Task description —
Write an exact copy of the entries below that leaves out all pictures.

Image-to-image building correspondences:
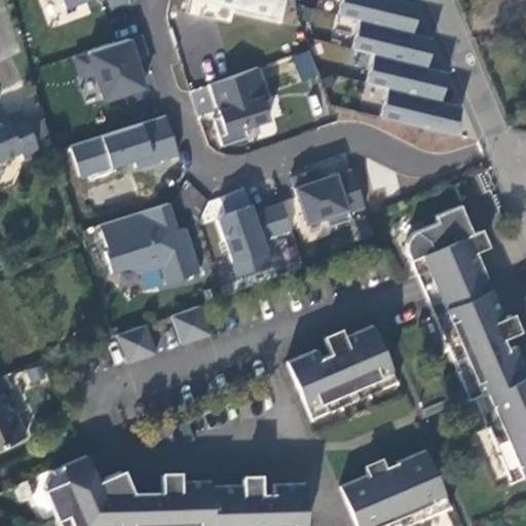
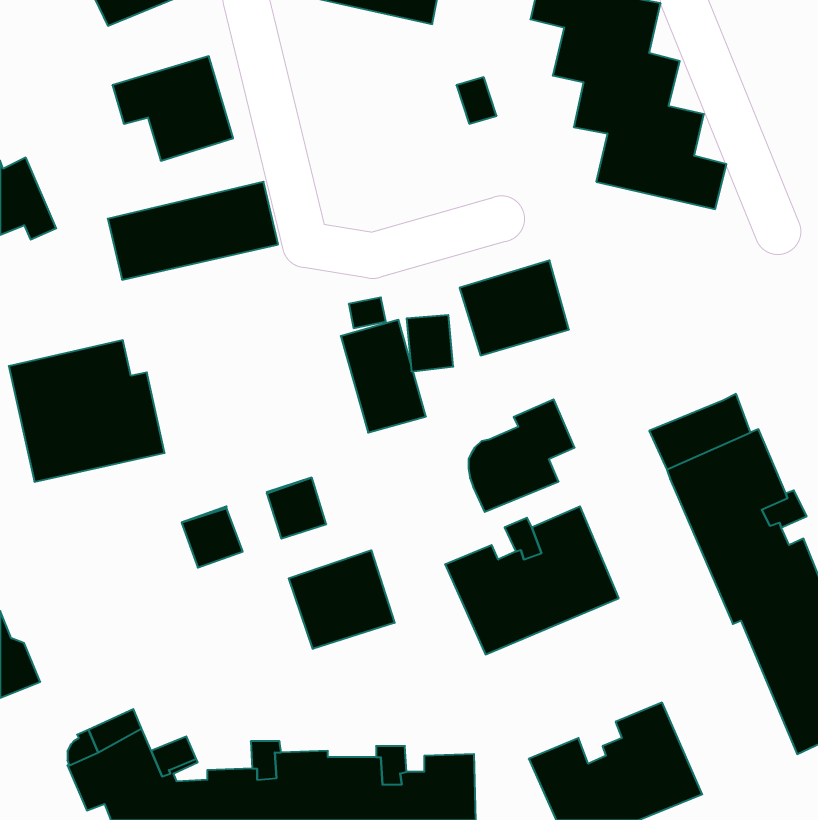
building: [191,67,279,145] -> none
building: [102,203,201,294] -> [9,340,165,482]
building: [407,203,475,275] -> [469,399,575,512]
building: none -> [289,550,395,649]

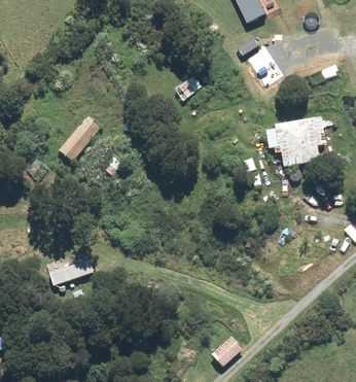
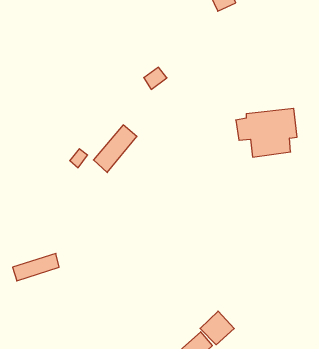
building: [59,115,101,162] -> [93,125,137,173]
building: none -> [200,311,234,345]

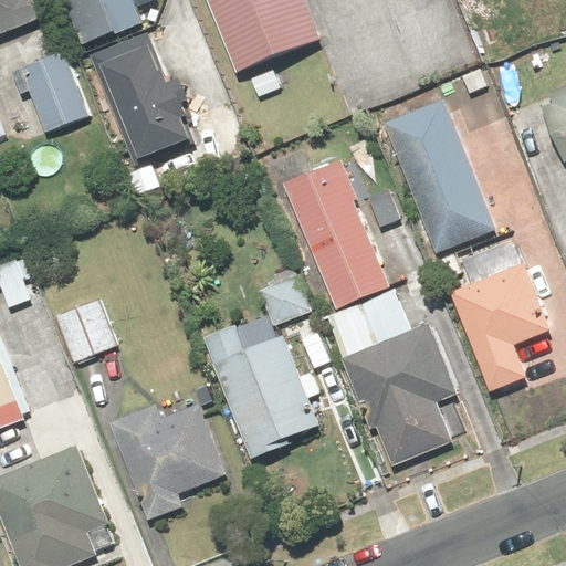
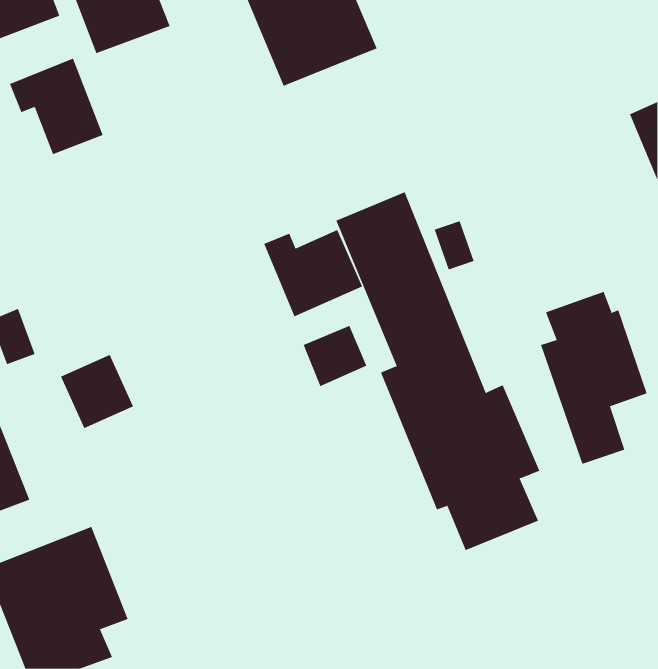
building: [86,33,197,169] -> none
building: [380,97,493,252] -> none
building: none -> [263,229,363,317]
building: [205,323,318,460] -> none
building: [111,400,224,522] -> none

Solution to this exercise —
building: [191,67,279,145] -> none
building: [102,203,201,294] -> [9,340,165,482]
building: [407,203,475,275] -> [469,399,575,512]
building: none -> [289,550,395,649]

building: [59,115,101,162] -> [93,125,137,173]
building: none -> [200,311,234,345]

building: [86,33,197,169] -> none
building: [380,97,493,252] -> none
building: none -> [263,229,363,317]
building: [205,323,318,460] -> none
building: [111,400,224,522] -> none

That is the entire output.